(Items from a dataset)

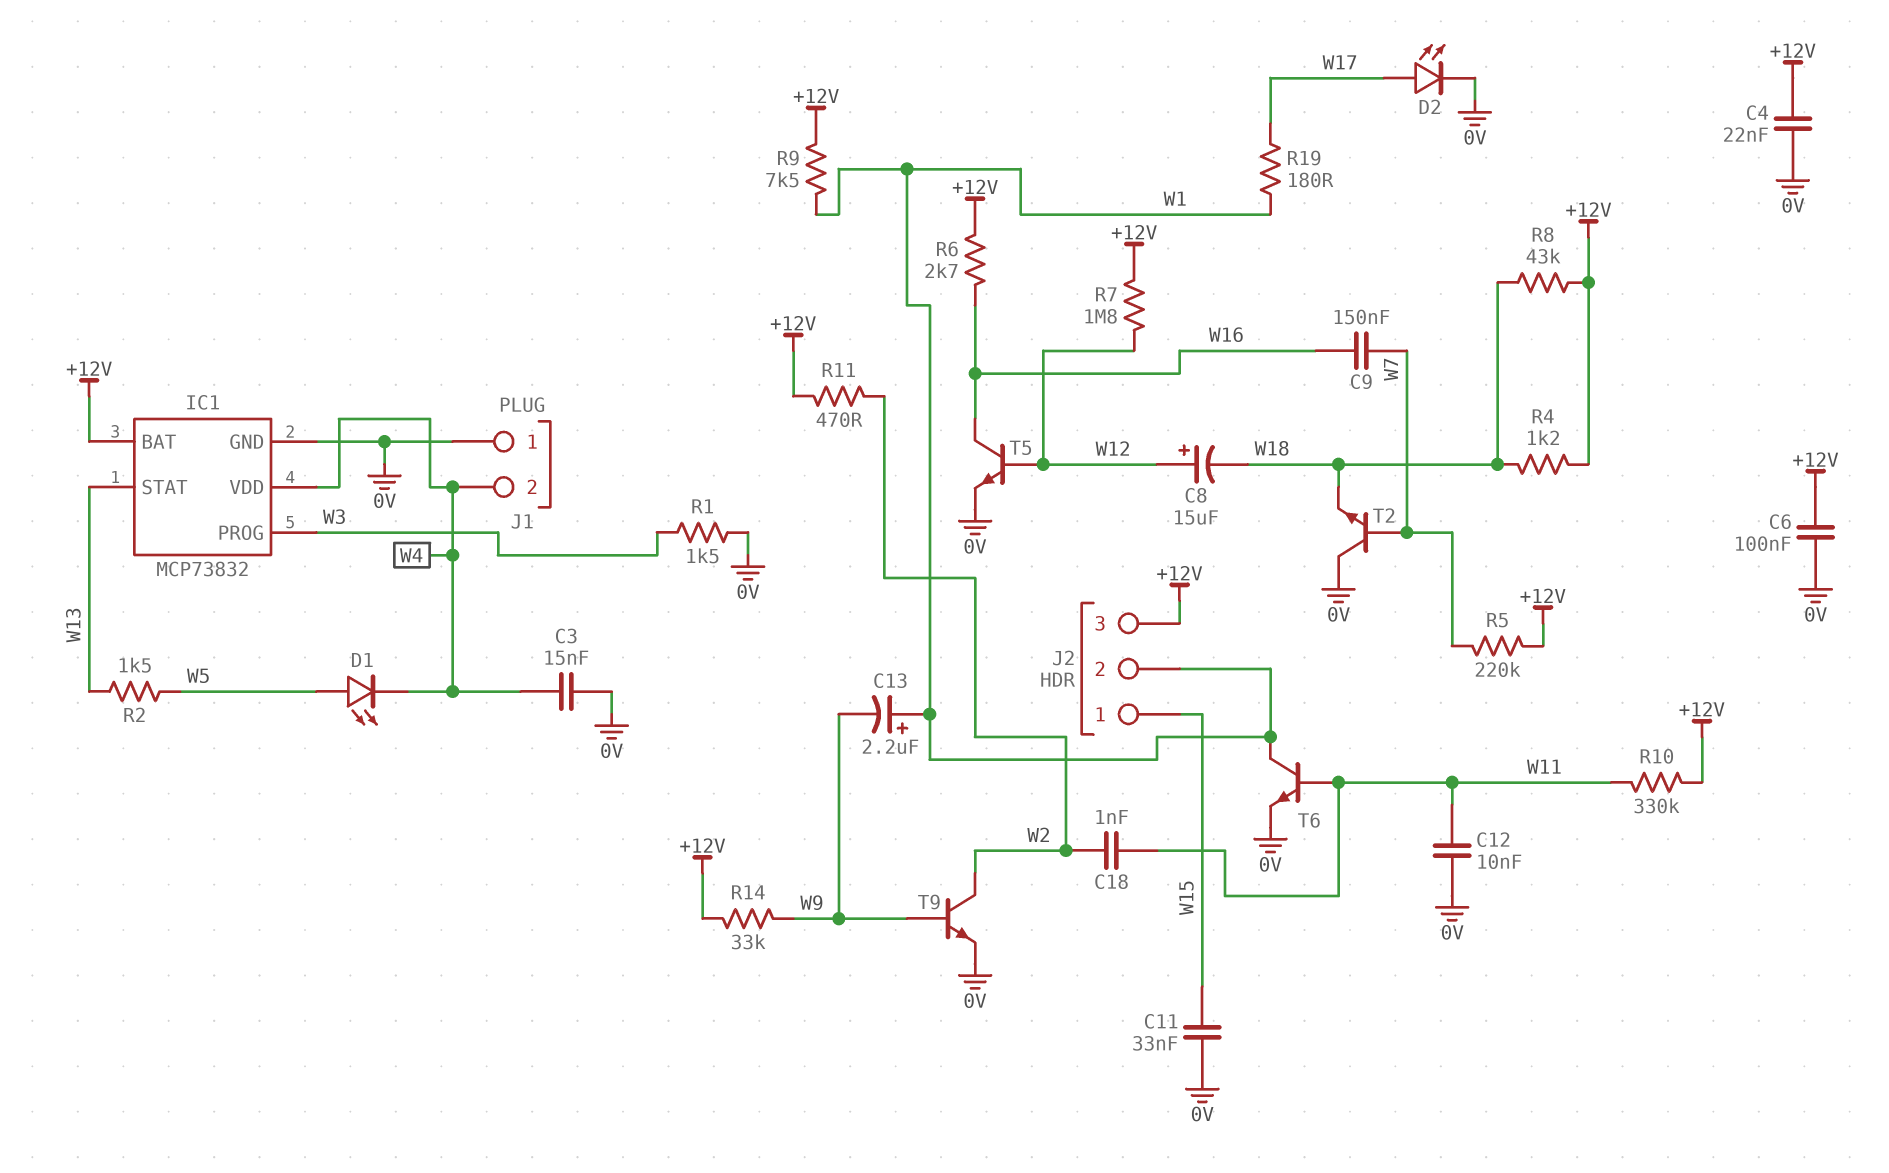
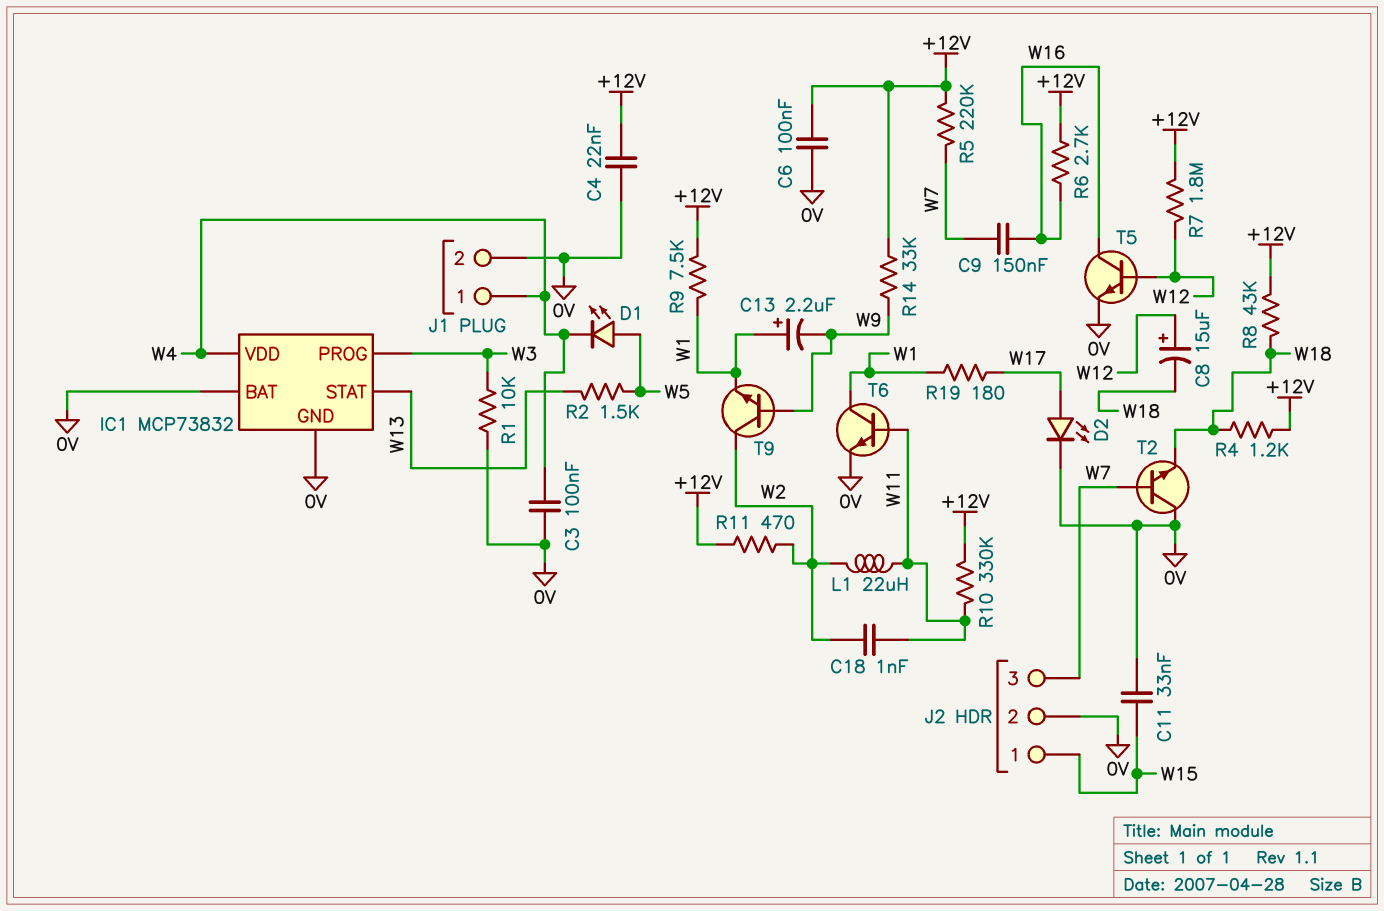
C3: 15nF (0V, W4) -> 100nF (0V, W4)
C12: 10nF (0V, W11) -> none
IC1 pin BAT: +12V -> 0V
J1 pin 1: 0V -> W4
J1 pin 2: W4 -> 0V
J2 pin 2: W1 -> 0V
J2 pin 3: +12V -> W7
L1: none -> 22uH (W2, W11)
R1: 1.5k (0V, W3) -> 10k (0V, W3)
T9: NPN (B W9, C W2, E 0V) -> NPN (B W9, C W2, E W1)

== What you are asked to do ==
Return every line in the records that includes the string "none".

== Task solution ==
C12: 10nF (0V, W11) -> none
L1: none -> 22uH (W2, W11)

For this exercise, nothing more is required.